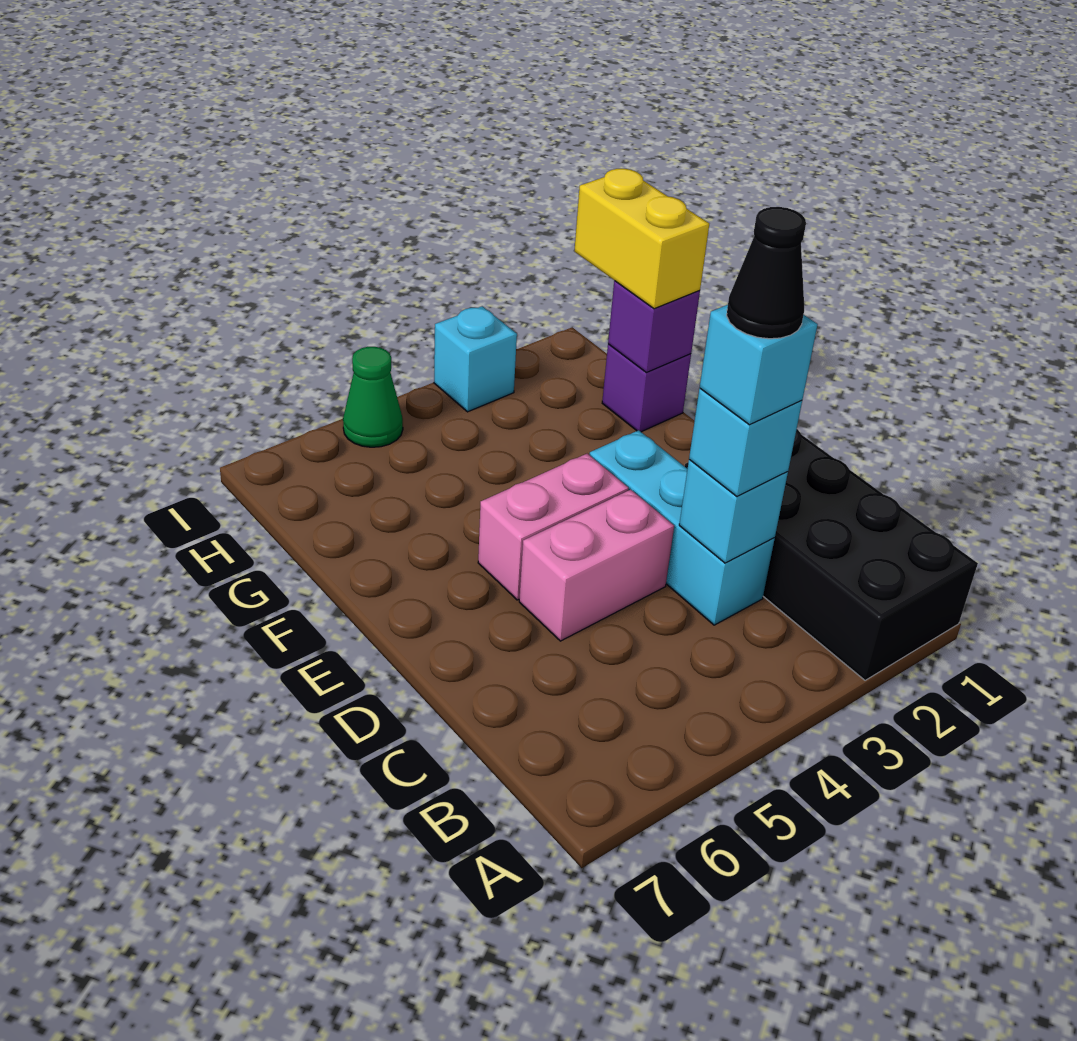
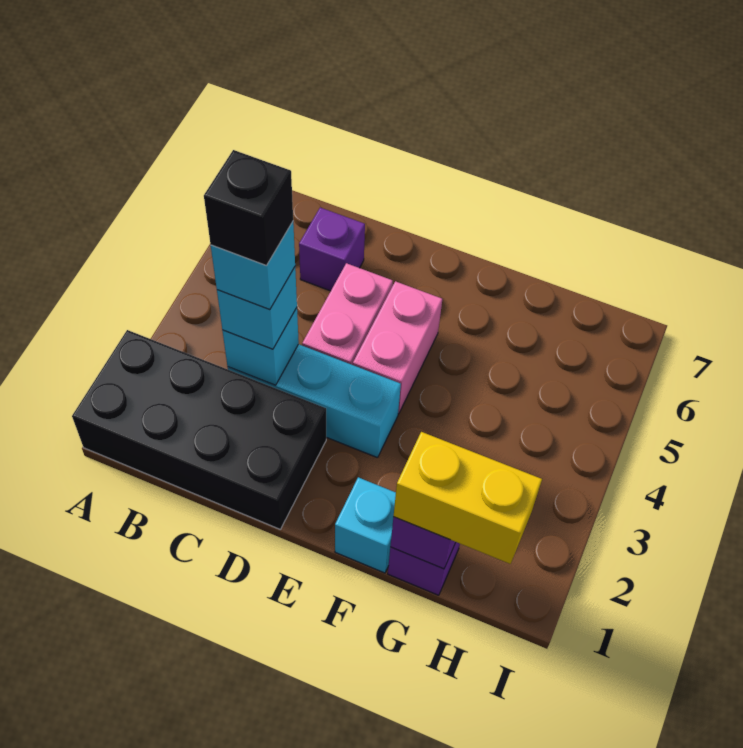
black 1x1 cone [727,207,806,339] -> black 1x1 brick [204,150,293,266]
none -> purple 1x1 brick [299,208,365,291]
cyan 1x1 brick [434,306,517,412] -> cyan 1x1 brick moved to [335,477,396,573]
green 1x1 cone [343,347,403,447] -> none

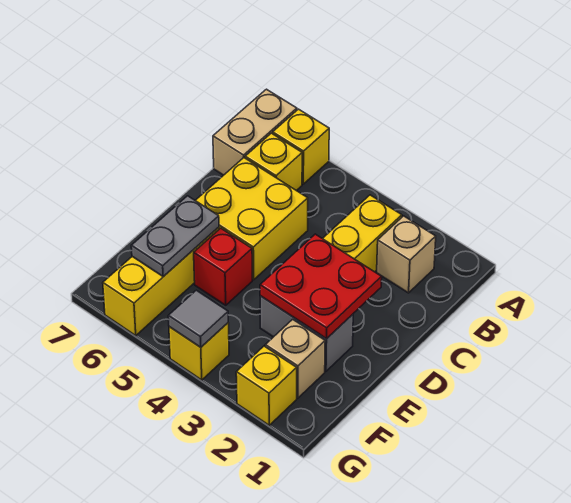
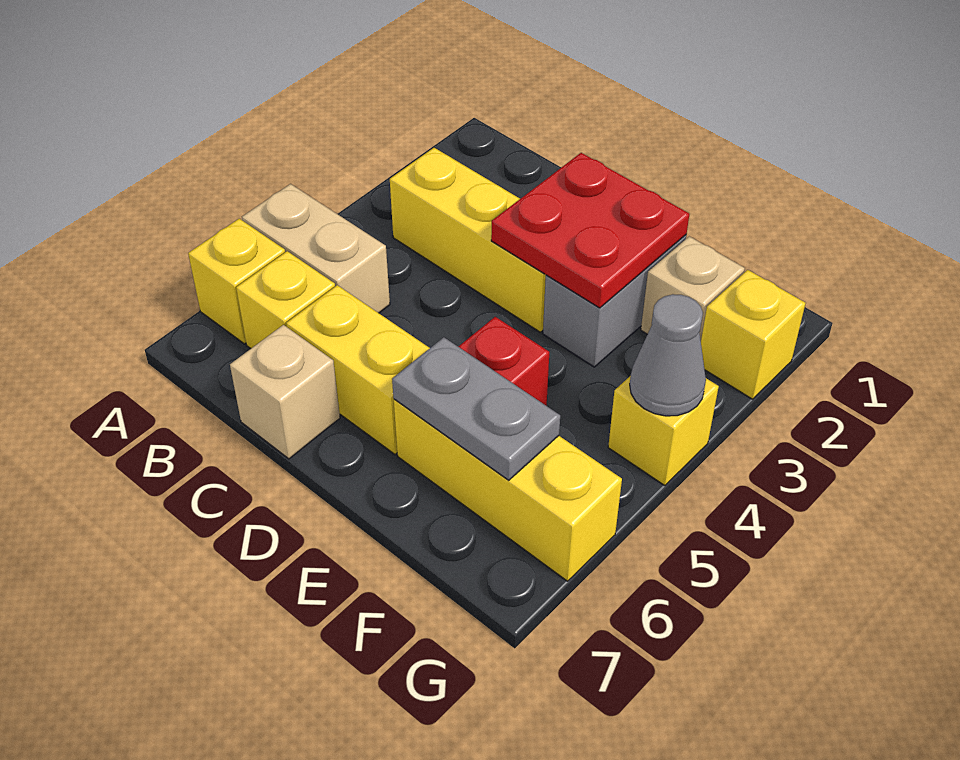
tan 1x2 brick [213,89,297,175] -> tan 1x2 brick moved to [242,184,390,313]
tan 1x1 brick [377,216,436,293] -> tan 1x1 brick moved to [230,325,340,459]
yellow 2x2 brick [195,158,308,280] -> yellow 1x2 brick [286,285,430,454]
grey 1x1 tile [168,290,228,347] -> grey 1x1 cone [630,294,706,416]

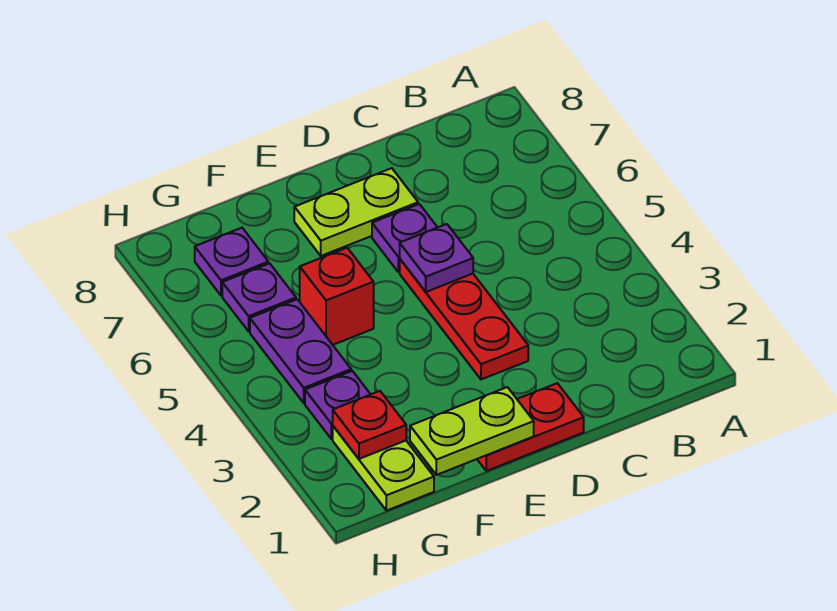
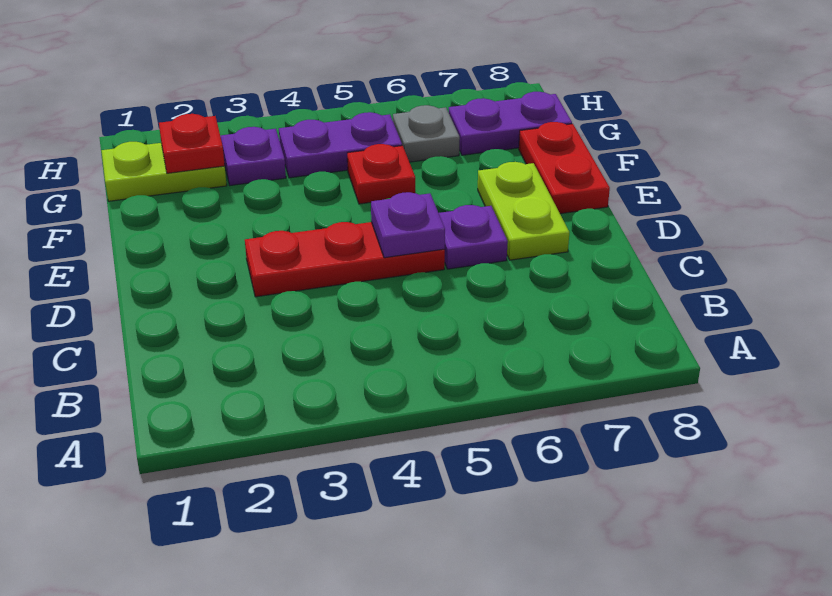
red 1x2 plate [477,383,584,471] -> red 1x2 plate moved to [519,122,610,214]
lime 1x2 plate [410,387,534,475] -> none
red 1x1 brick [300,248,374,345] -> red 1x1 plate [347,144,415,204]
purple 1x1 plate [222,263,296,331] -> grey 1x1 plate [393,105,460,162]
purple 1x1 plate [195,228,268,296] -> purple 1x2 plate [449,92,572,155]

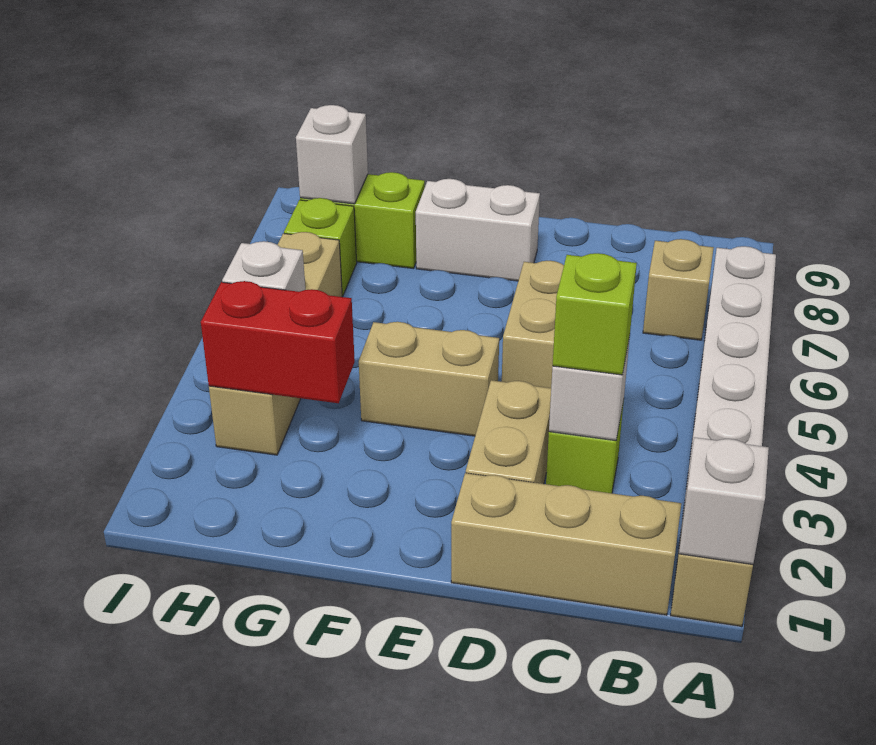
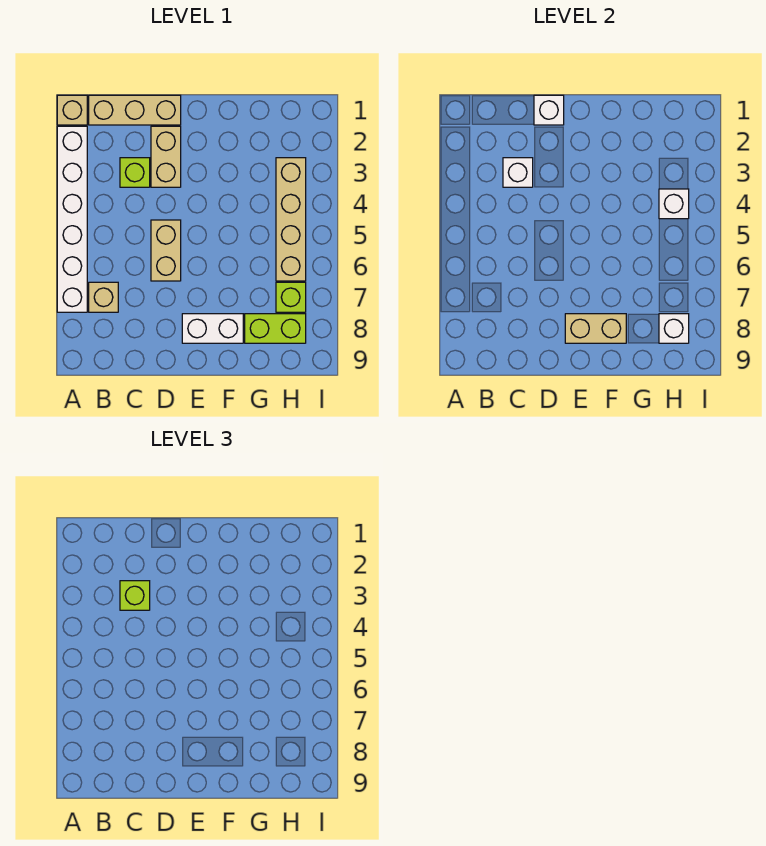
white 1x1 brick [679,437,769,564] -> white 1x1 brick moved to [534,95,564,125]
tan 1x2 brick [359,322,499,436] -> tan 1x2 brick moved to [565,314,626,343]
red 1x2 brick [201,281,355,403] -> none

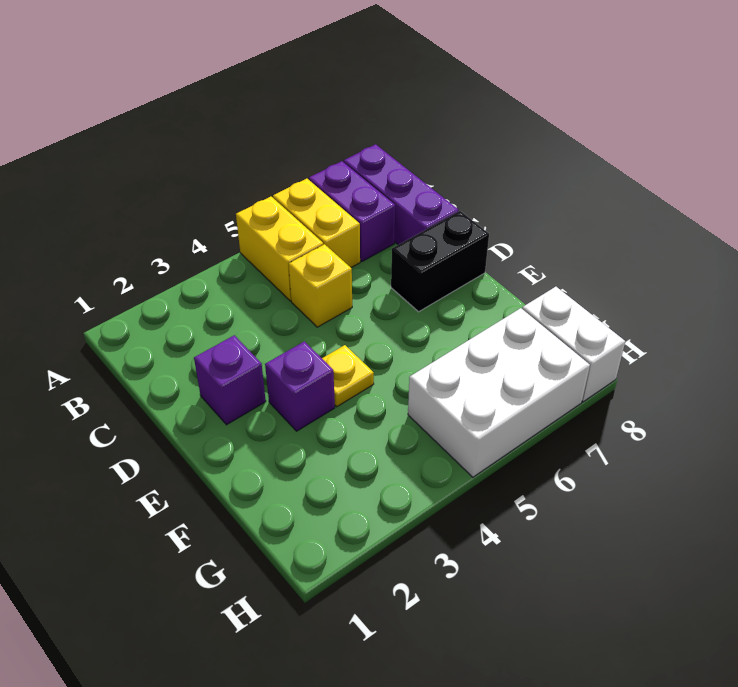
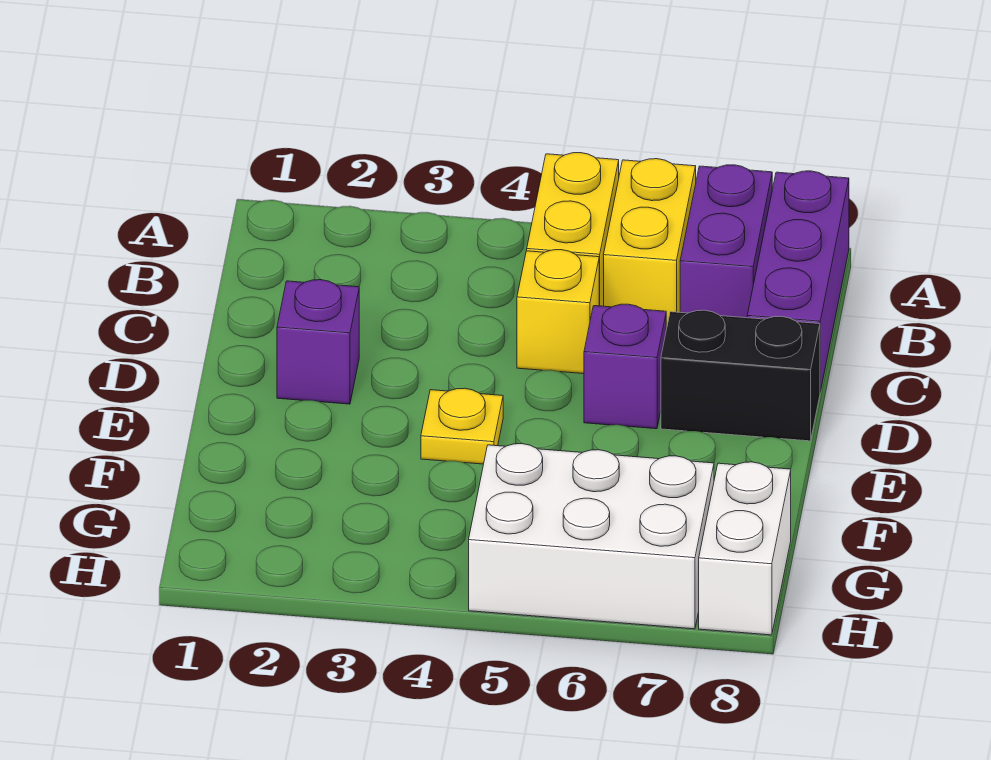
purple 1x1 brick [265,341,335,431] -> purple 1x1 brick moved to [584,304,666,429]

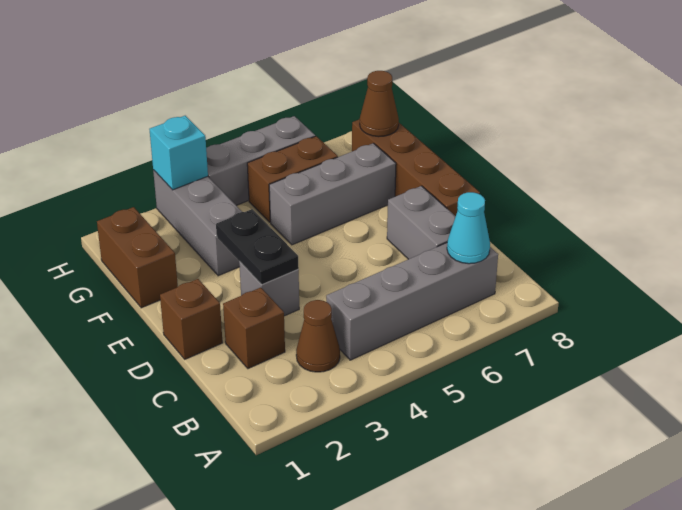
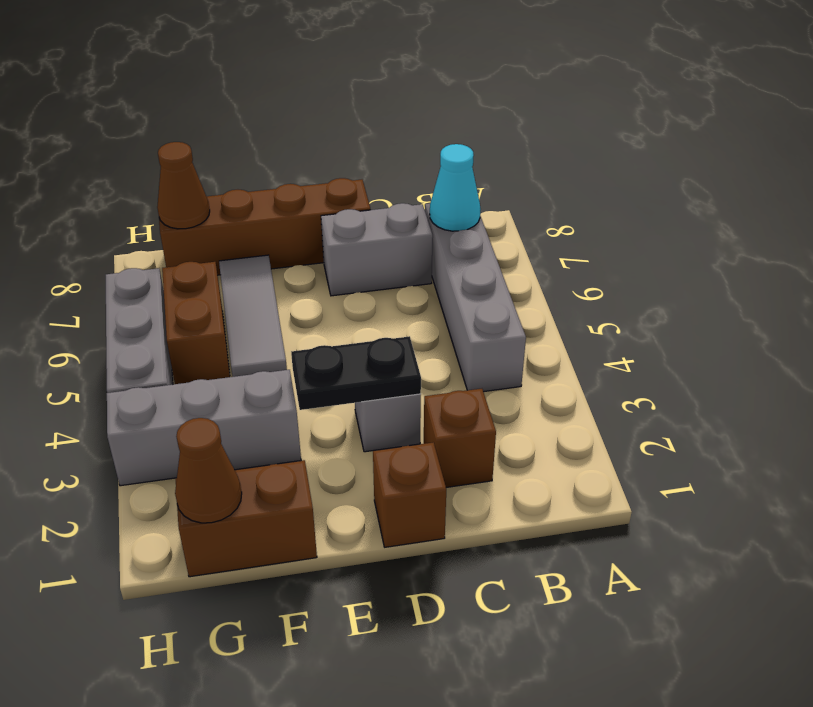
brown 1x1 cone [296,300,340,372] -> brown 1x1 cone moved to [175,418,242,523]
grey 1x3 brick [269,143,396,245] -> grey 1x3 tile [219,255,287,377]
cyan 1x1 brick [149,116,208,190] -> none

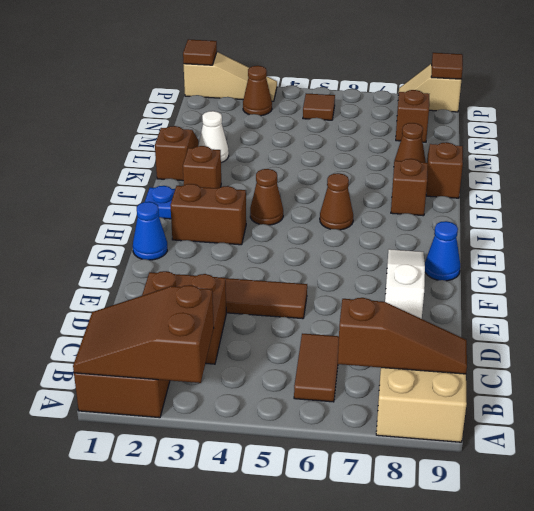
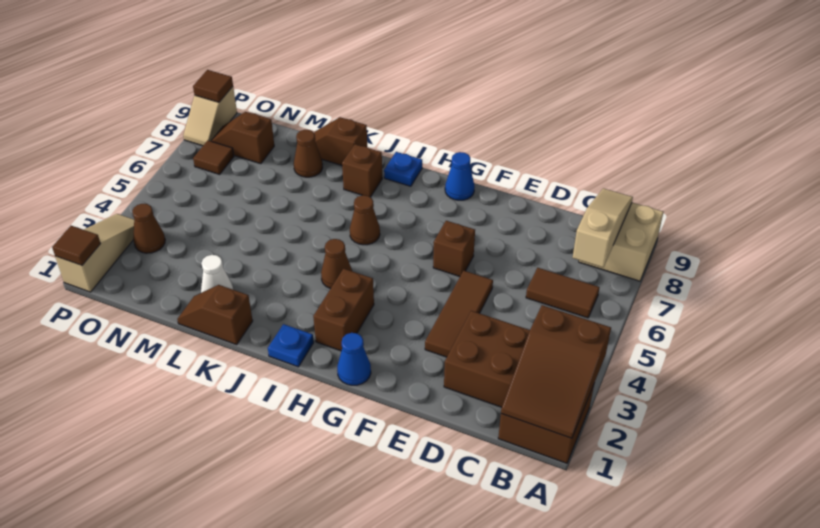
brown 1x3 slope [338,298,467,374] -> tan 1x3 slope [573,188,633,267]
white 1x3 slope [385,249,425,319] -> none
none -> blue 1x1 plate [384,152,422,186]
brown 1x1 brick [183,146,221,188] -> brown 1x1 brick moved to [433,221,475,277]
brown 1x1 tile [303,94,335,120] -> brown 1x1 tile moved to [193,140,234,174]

Exercise description :: I'd like every record transcribed exactly, with no pictures carried over.

Answer box ::
black 1x1 cone [727,207,806,339] -> black 1x1 brick [204,150,293,266]
none -> purple 1x1 brick [299,208,365,291]
cyan 1x1 brick [434,306,517,412] -> cyan 1x1 brick moved to [335,477,396,573]
green 1x1 cone [343,347,403,447] -> none

tan 1x2 brick [213,89,297,175] -> tan 1x2 brick moved to [242,184,390,313]
tan 1x1 brick [377,216,436,293] -> tan 1x1 brick moved to [230,325,340,459]
yellow 2x2 brick [195,158,308,280] -> yellow 1x2 brick [286,285,430,454]
grey 1x1 tile [168,290,228,347] -> grey 1x1 cone [630,294,706,416]

red 1x2 plate [477,383,584,471] -> red 1x2 plate moved to [519,122,610,214]
lime 1x2 plate [410,387,534,475] -> none
red 1x1 brick [300,248,374,345] -> red 1x1 plate [347,144,415,204]
purple 1x1 plate [222,263,296,331] -> grey 1x1 plate [393,105,460,162]
purple 1x1 plate [195,228,268,296] -> purple 1x2 plate [449,92,572,155]

white 1x1 brick [679,437,769,564] -> white 1x1 brick moved to [534,95,564,125]
tan 1x2 brick [359,322,499,436] -> tan 1x2 brick moved to [565,314,626,343]
red 1x2 brick [201,281,355,403] -> none

purple 1x1 brick [265,341,335,431] -> purple 1x1 brick moved to [584,304,666,429]

brown 1x1 cone [296,300,340,372] -> brown 1x1 cone moved to [175,418,242,523]
grey 1x3 brick [269,143,396,245] -> grey 1x3 tile [219,255,287,377]
cyan 1x1 brick [149,116,208,190] -> none

brown 1x3 slope [338,298,467,374] -> tan 1x3 slope [573,188,633,267]
white 1x3 slope [385,249,425,319] -> none
none -> blue 1x1 plate [384,152,422,186]
brown 1x1 brick [183,146,221,188] -> brown 1x1 brick moved to [433,221,475,277]
brown 1x1 tile [303,94,335,120] -> brown 1x1 tile moved to [193,140,234,174]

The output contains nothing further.